> EXERCISE
Once you reach the line with "DRIVER: DRV8833 -> L298N", transcribe it and every line after it to the end of the records, exactly, but not the pictures.

[[ MATERIAL PROVIDED open ]]

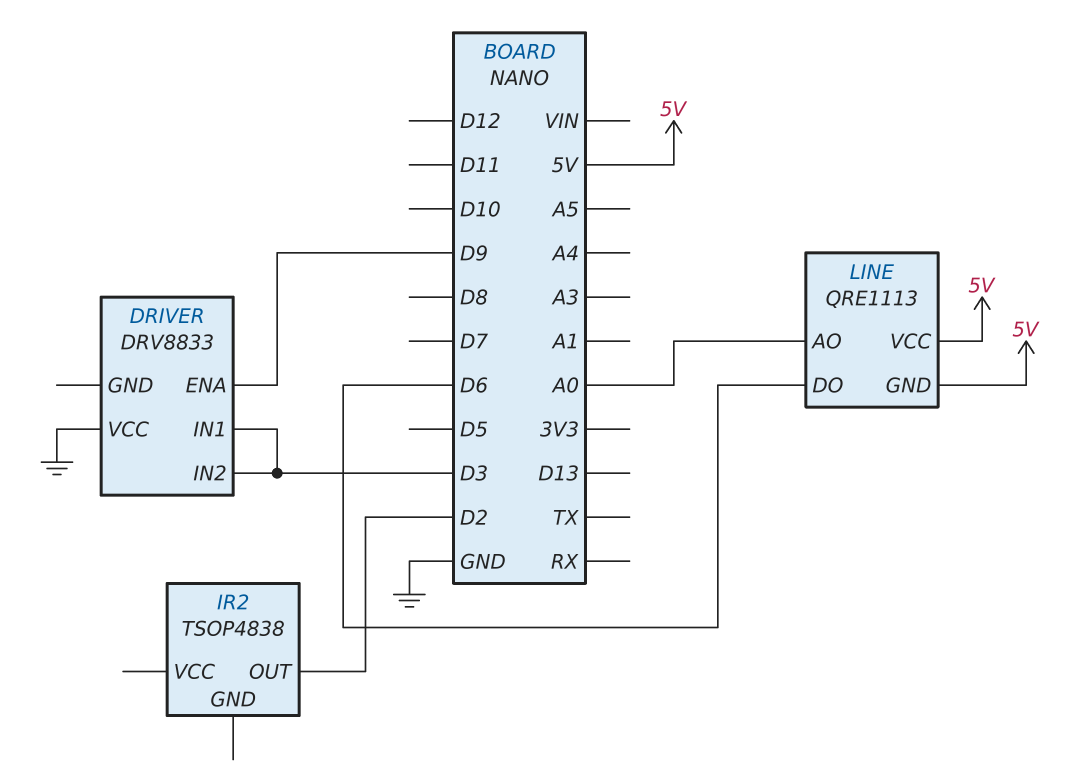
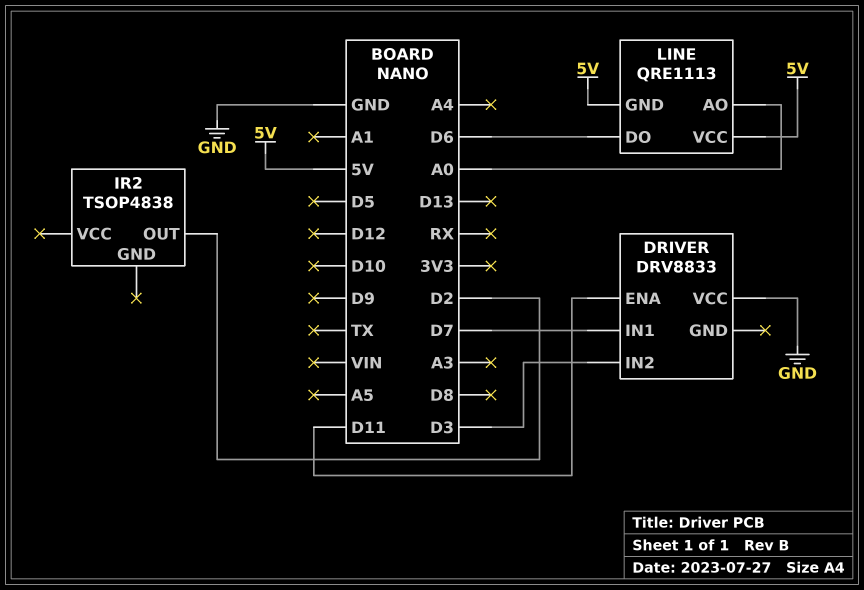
DRIVER pin ENA: D9 -> D11
DRIVER pin IN1: D3 -> D7

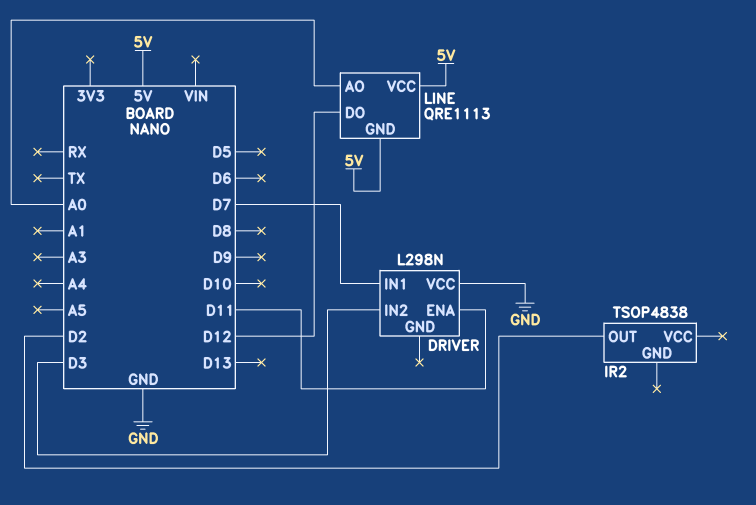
DRIVER: DRV8833 -> L298N
LINE pin DO: D6 -> D12

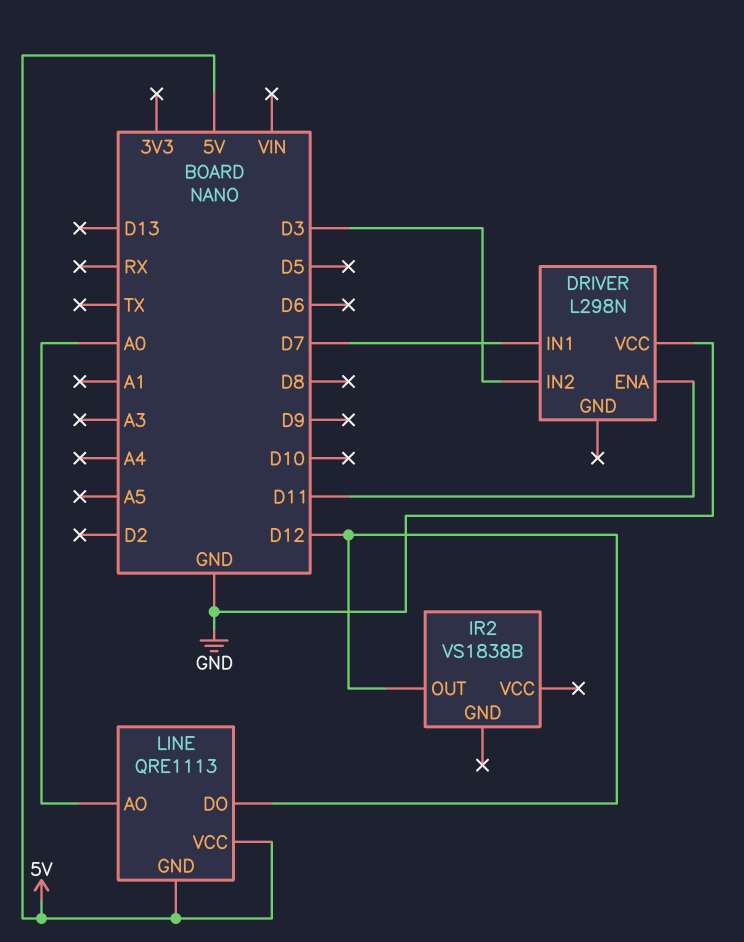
IR2: TSOP4838 -> VS1838B
IR2 pin OUT: D2 -> D12

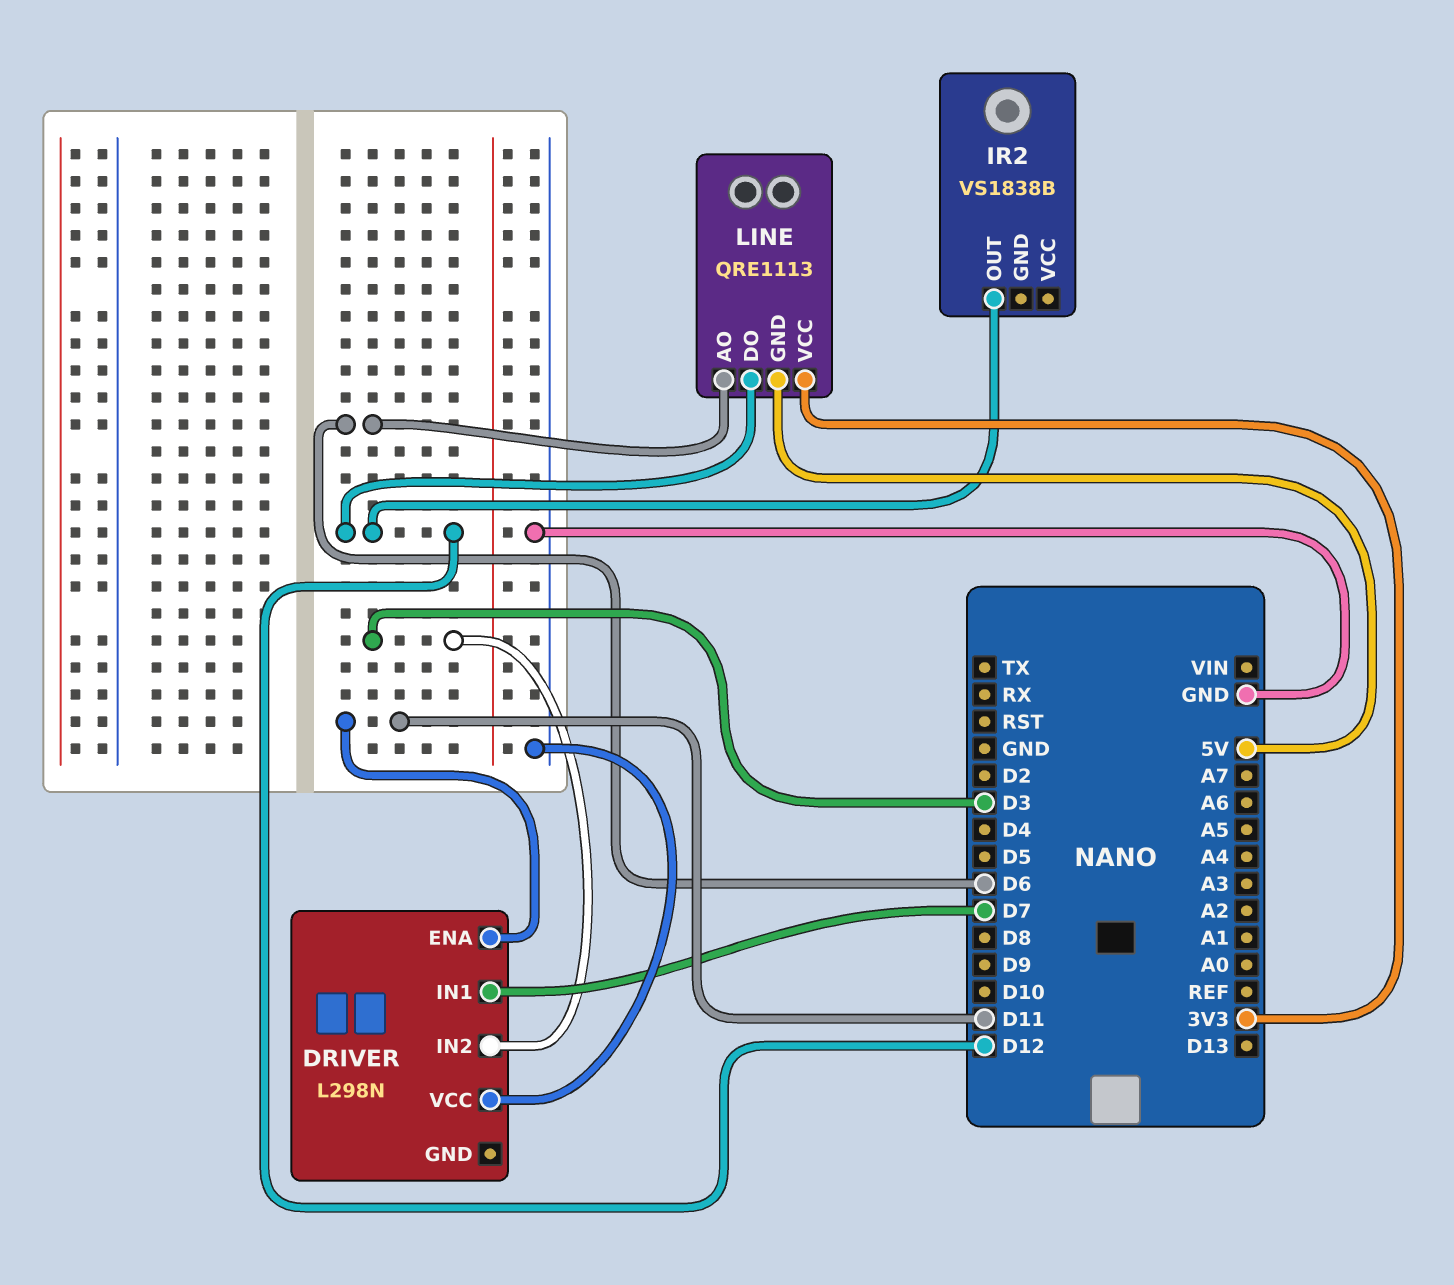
LINE pin AO: A0 -> D6
LINE pin VCC: 5V -> 3V3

[[ MATERIAL PROVIDED closed ]]

> EXERCISE SOLUTION
DRIVER: DRV8833 -> L298N
LINE pin DO: D6 -> D12

IR2: TSOP4838 -> VS1838B
IR2 pin OUT: D2 -> D12

LINE pin AO: A0 -> D6
LINE pin VCC: 5V -> 3V3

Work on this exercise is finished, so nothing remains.